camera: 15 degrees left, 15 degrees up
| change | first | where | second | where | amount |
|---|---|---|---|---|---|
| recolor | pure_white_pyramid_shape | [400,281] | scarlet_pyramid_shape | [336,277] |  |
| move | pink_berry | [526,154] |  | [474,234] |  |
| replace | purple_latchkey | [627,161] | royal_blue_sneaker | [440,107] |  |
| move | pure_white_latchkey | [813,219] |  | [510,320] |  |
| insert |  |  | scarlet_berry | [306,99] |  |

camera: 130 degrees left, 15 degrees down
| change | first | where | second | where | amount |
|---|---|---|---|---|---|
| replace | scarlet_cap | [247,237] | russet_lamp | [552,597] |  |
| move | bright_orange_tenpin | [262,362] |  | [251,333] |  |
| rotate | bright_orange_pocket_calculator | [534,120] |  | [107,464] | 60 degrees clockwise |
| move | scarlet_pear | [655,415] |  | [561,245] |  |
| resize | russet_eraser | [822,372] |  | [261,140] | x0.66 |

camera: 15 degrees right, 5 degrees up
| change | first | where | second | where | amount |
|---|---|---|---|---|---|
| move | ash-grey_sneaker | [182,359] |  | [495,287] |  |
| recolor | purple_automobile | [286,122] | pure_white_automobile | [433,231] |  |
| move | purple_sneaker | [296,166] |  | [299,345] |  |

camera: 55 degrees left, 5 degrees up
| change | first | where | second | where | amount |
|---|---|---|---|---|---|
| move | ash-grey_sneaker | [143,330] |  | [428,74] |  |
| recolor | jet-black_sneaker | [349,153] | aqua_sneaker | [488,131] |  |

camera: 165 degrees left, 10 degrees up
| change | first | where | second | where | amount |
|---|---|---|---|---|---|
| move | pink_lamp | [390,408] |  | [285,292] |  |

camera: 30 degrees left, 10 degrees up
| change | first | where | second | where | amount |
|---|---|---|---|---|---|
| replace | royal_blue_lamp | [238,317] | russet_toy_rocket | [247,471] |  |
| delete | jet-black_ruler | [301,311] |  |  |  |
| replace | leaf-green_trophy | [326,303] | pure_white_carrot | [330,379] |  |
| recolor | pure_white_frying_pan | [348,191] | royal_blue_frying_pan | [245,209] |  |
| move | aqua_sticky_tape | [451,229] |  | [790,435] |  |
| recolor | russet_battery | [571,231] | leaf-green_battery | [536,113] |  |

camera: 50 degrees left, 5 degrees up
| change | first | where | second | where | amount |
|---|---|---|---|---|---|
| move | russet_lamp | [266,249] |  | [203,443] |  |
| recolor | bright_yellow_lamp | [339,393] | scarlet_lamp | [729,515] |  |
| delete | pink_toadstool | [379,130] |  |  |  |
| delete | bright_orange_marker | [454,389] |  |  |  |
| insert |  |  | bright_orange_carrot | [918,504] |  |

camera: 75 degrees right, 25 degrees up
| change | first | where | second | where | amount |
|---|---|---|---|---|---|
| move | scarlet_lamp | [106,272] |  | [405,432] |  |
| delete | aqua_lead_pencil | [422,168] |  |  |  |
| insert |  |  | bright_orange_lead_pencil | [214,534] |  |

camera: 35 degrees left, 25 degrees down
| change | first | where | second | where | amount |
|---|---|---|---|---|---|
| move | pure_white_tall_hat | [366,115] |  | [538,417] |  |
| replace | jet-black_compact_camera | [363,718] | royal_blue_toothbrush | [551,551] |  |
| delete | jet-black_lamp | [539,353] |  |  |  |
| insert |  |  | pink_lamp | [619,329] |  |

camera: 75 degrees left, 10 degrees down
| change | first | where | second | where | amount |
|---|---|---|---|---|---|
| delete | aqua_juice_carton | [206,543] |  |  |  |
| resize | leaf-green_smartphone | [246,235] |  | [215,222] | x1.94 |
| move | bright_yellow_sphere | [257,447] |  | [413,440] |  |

_WHAT THE TASK REQUIRES_: Every line of the listing above is to be repeated exactly as written.

_OUTPUT BELOW_:
camera: 15 degrees left, 15 degrees up
| change | first | where | second | where | amount |
|---|---|---|---|---|---|
| recolor | pure_white_pyramid_shape | [400,281] | scarlet_pyramid_shape | [336,277] |  |
| move | pink_berry | [526,154] |  | [474,234] |  |
| replace | purple_latchkey | [627,161] | royal_blue_sneaker | [440,107] |  |
| move | pure_white_latchkey | [813,219] |  | [510,320] |  |
| insert |  |  | scarlet_berry | [306,99] |  |

camera: 130 degrees left, 15 degrees down
| change | first | where | second | where | amount |
|---|---|---|---|---|---|
| replace | scarlet_cap | [247,237] | russet_lamp | [552,597] |  |
| move | bright_orange_tenpin | [262,362] |  | [251,333] |  |
| rotate | bright_orange_pocket_calculator | [534,120] |  | [107,464] | 60 degrees clockwise |
| move | scarlet_pear | [655,415] |  | [561,245] |  |
| resize | russet_eraser | [822,372] |  | [261,140] | x0.66 |

camera: 15 degrees right, 5 degrees up
| change | first | where | second | where | amount |
|---|---|---|---|---|---|
| move | ash-grey_sneaker | [182,359] |  | [495,287] |  |
| recolor | purple_automobile | [286,122] | pure_white_automobile | [433,231] |  |
| move | purple_sneaker | [296,166] |  | [299,345] |  |

camera: 55 degrees left, 5 degrees up
| change | first | where | second | where | amount |
|---|---|---|---|---|---|
| move | ash-grey_sneaker | [143,330] |  | [428,74] |  |
| recolor | jet-black_sneaker | [349,153] | aqua_sneaker | [488,131] |  |

camera: 165 degrees left, 10 degrees up
| change | first | where | second | where | amount |
|---|---|---|---|---|---|
| move | pink_lamp | [390,408] |  | [285,292] |  |

camera: 30 degrees left, 10 degrees up
| change | first | where | second | where | amount |
|---|---|---|---|---|---|
| replace | royal_blue_lamp | [238,317] | russet_toy_rocket | [247,471] |  |
| delete | jet-black_ruler | [301,311] |  |  |  |
| replace | leaf-green_trophy | [326,303] | pure_white_carrot | [330,379] |  |
| recolor | pure_white_frying_pan | [348,191] | royal_blue_frying_pan | [245,209] |  |
| move | aqua_sticky_tape | [451,229] |  | [790,435] |  |
| recolor | russet_battery | [571,231] | leaf-green_battery | [536,113] |  |

camera: 50 degrees left, 5 degrees up
| change | first | where | second | where | amount |
|---|---|---|---|---|---|
| move | russet_lamp | [266,249] |  | [203,443] |  |
| recolor | bright_yellow_lamp | [339,393] | scarlet_lamp | [729,515] |  |
| delete | pink_toadstool | [379,130] |  |  |  |
| delete | bright_orange_marker | [454,389] |  |  |  |
| insert |  |  | bright_orange_carrot | [918,504] |  |

camera: 75 degrees right, 25 degrees up
| change | first | where | second | where | amount |
|---|---|---|---|---|---|
| move | scarlet_lamp | [106,272] |  | [405,432] |  |
| delete | aqua_lead_pencil | [422,168] |  |  |  |
| insert |  |  | bright_orange_lead_pencil | [214,534] |  |

camera: 35 degrees left, 25 degrees down
| change | first | where | second | where | amount |
|---|---|---|---|---|---|
| move | pure_white_tall_hat | [366,115] |  | [538,417] |  |
| replace | jet-black_compact_camera | [363,718] | royal_blue_toothbrush | [551,551] |  |
| delete | jet-black_lamp | [539,353] |  |  |  |
| insert |  |  | pink_lamp | [619,329] |  |

camera: 75 degrees left, 10 degrees down
| change | first | where | second | where | amount |
|---|---|---|---|---|---|
| delete | aqua_juice_carton | [206,543] |  |  |  |
| resize | leaf-green_smartphone | [246,235] |  | [215,222] | x1.94 |
| move | bright_yellow_sphere | [257,447] |  | [413,440] |  |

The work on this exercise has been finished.